- _RECORDS SUPPLIED_
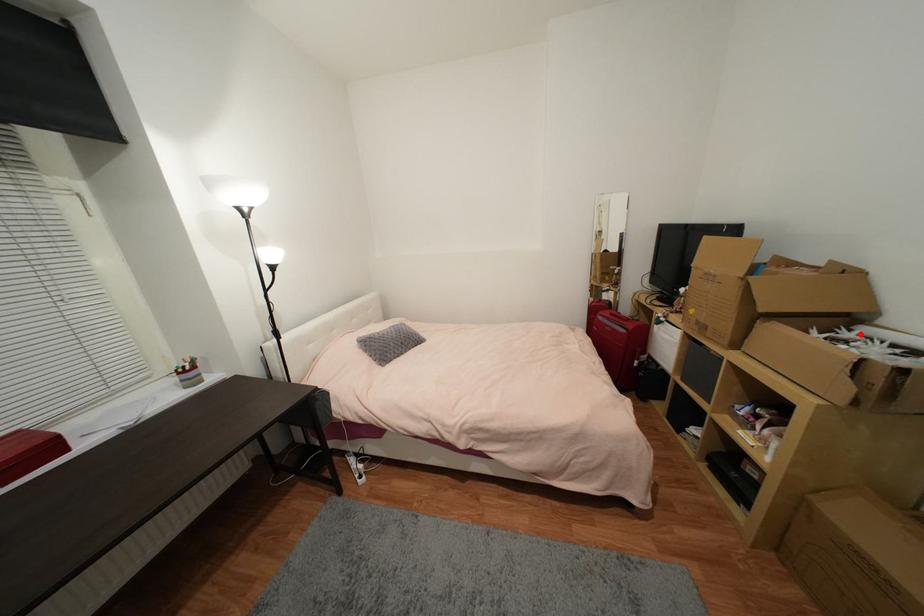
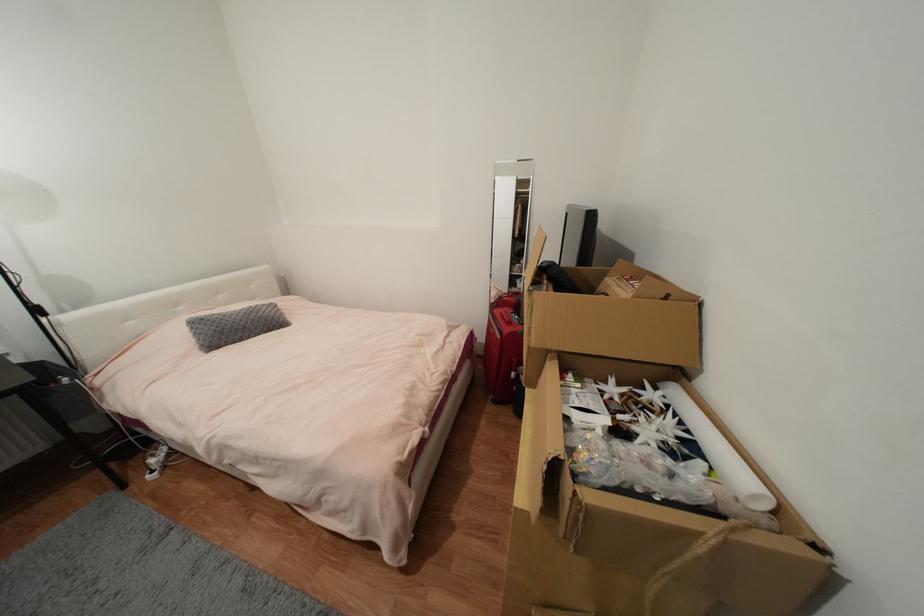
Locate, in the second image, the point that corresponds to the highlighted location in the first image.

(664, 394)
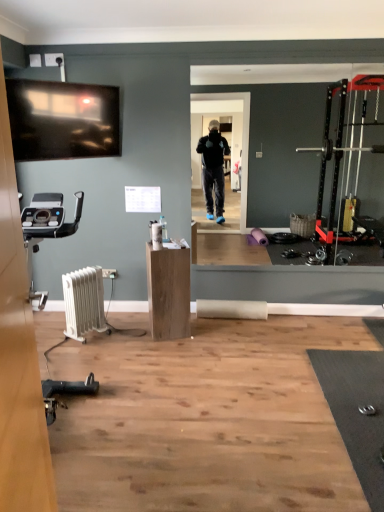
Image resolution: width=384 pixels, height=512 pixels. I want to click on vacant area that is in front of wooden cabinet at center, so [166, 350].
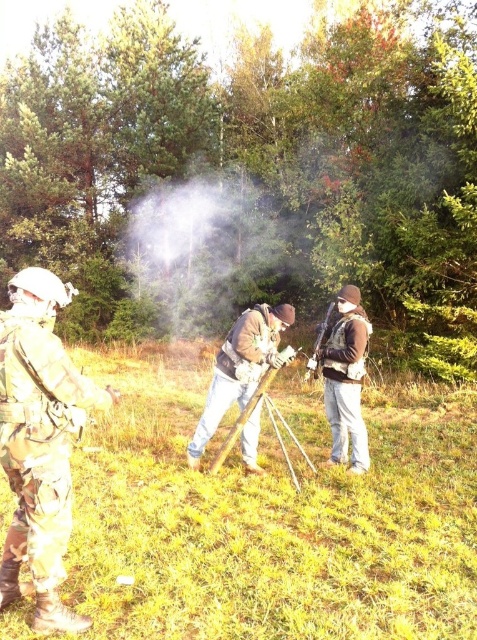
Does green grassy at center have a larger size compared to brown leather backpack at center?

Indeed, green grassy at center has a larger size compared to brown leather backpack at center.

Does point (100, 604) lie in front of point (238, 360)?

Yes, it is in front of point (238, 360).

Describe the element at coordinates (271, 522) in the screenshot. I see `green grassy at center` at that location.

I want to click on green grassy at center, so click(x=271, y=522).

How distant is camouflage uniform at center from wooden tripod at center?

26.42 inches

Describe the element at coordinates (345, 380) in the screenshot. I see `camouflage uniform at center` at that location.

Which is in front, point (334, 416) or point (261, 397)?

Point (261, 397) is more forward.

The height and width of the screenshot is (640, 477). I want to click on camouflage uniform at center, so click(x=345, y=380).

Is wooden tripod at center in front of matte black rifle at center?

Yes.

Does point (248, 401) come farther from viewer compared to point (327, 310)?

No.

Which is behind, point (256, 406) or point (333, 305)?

- _WHAT IS EXPECTED_
Return every line that contains the word "uniform", matching its case exactly.

- _RESPONSE_
How distant is camouflage uniform at center from wooden tripod at center?
Describe the element at coordinates (345, 380) in the screenshot. I see `camouflage uniform at center` at that location.
The height and width of the screenshot is (640, 477). I want to click on camouflage uniform at center, so click(x=345, y=380).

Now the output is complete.